> _Stated problem_:
Please rewrite the data below as a numbered list with blank lines dropped, and leave the pictures out of your answer.

====================

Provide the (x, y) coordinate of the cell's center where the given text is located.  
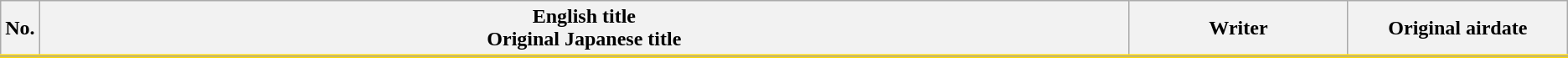
English title Original Japanese title (584, 28)
Writer (1239, 28)
Original airdate (1457, 28)
No. (20, 28)
Search for the cell housing the specified text and yield its [X, Y] center coordinate. 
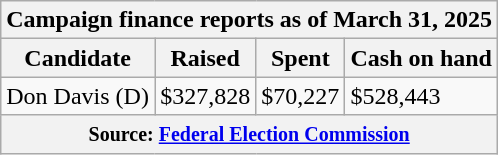
$528,443 [422, 96]
Candidate [78, 58]
Campaign finance reports as of March 31, 2025 [250, 20]
Source: Federal Election Commission [250, 134]
Don Davis (D) [78, 96]
$70,227 [300, 96]
Spent [300, 58]
Cash on hand [422, 58]
Raised [206, 58]
$327,828 [206, 96]
Pinpoint the cell where the given text exists, returning its (X, Y) midpoint coordinate. 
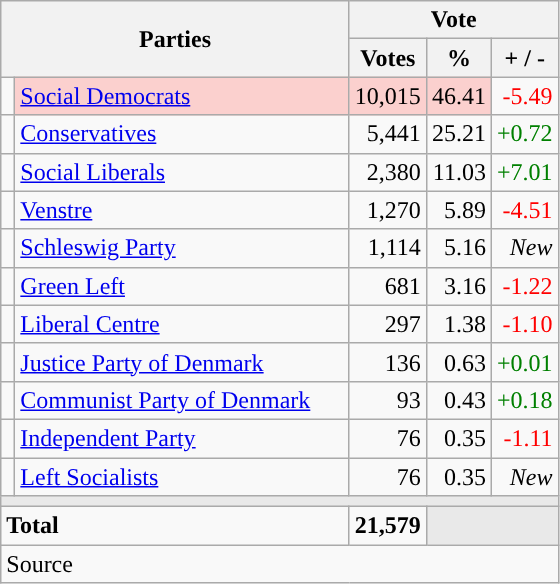
Communist Party of Denmark (182, 400)
+0.18 (524, 400)
297 (388, 324)
25.21 (458, 134)
5.89 (458, 210)
Total (176, 526)
93 (388, 400)
Source (280, 564)
1.38 (458, 324)
0.63 (458, 362)
10,015 (388, 96)
Social Democrats (182, 96)
Vote (454, 20)
5.16 (458, 248)
Independent Party (182, 438)
-4.51 (524, 210)
Votes (388, 58)
46.41 (458, 96)
-1.11 (524, 438)
-5.49 (524, 96)
Liberal Centre (182, 324)
+7.01 (524, 172)
+ / - (524, 58)
2,380 (388, 172)
+0.01 (524, 362)
681 (388, 286)
Parties (176, 39)
Social Liberals (182, 172)
-1.22 (524, 286)
0.43 (458, 400)
Left Socialists (182, 477)
Venstre (182, 210)
Conservatives (182, 134)
% (458, 58)
1,270 (388, 210)
1,114 (388, 248)
+0.72 (524, 134)
3.16 (458, 286)
-1.10 (524, 324)
21,579 (388, 526)
11.03 (458, 172)
Green Left (182, 286)
136 (388, 362)
5,441 (388, 134)
Justice Party of Denmark (182, 362)
Schleswig Party (182, 248)
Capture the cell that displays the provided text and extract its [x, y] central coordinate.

====================

> _Task solution_:
1. Provide the (x, y) coordinate of the cell's center where the given text is located.  
2. English title Original Japanese title (584, 28)
3. Writer (1239, 28)
4. Original airdate (1457, 28)
5. No. (20, 28)
6. Search for the cell housing the specified text and yield its [X, Y] center coordinate. 
7. $528,443 [422, 96]
8. Candidate [78, 58]
9. Campaign finance reports as of March 31, 2025 [250, 20]
10. Source: Federal Election Commission [250, 134]
11. Don Davis (D) [78, 96]
12. $70,227 [300, 96]
13. Spent [300, 58]
14. Cash on hand [422, 58]
15. Raised [206, 58]
16. $327,828 [206, 96]
17. Pinpoint the cell where the given text exists, returning its (X, Y) midpoint coordinate. 
18. Communist Party of Denmark (182, 400)
19. +0.18 (524, 400)
20. 297 (388, 324)
21. 25.21 (458, 134)
22. 5.89 (458, 210)
23. Total (176, 526)
24. 93 (388, 400)
25. Source (280, 564)
26. 1.38 (458, 324)
27. 0.63 (458, 362)
28. 10,015 (388, 96)
29. Social Democrats (182, 96)
30. Vote (454, 20)
31. 5.16 (458, 248)
32. Independent Party (182, 438)
33. -4.51 (524, 210)
34. Votes (388, 58)
35. 46.41 (458, 96)
36. -1.11 (524, 438)
37. -5.49 (524, 96)
38. Liberal Centre (182, 324)
39. +7.01 (524, 172)
40. + / - (524, 58)
41. 2,380 (388, 172)
42. +0.01 (524, 362)
43. 681 (388, 286)
44. Parties (176, 39)
45. Social Liberals (182, 172)
46. -1.22 (524, 286)
47. 0.43 (458, 400)
48. Left Socialists (182, 477)
49. Venstre (182, 210)
50. Conservatives (182, 134)
51. % (458, 58)
52. 1,270 (388, 210)
53. 1,114 (388, 248)
54. +0.72 (524, 134)
55. 3.16 (458, 286)
56. -1.10 (524, 324)
57. 21,579 (388, 526)
58. 11.03 (458, 172)
59. Green Left (182, 286)
60. 136 (388, 362)
61. 5,441 (388, 134)
62. Justice Party of Denmark (182, 362)
63. Schleswig Party (182, 248)
64. Capture the cell that displays the provided text and extract its [x, y] central coordinate.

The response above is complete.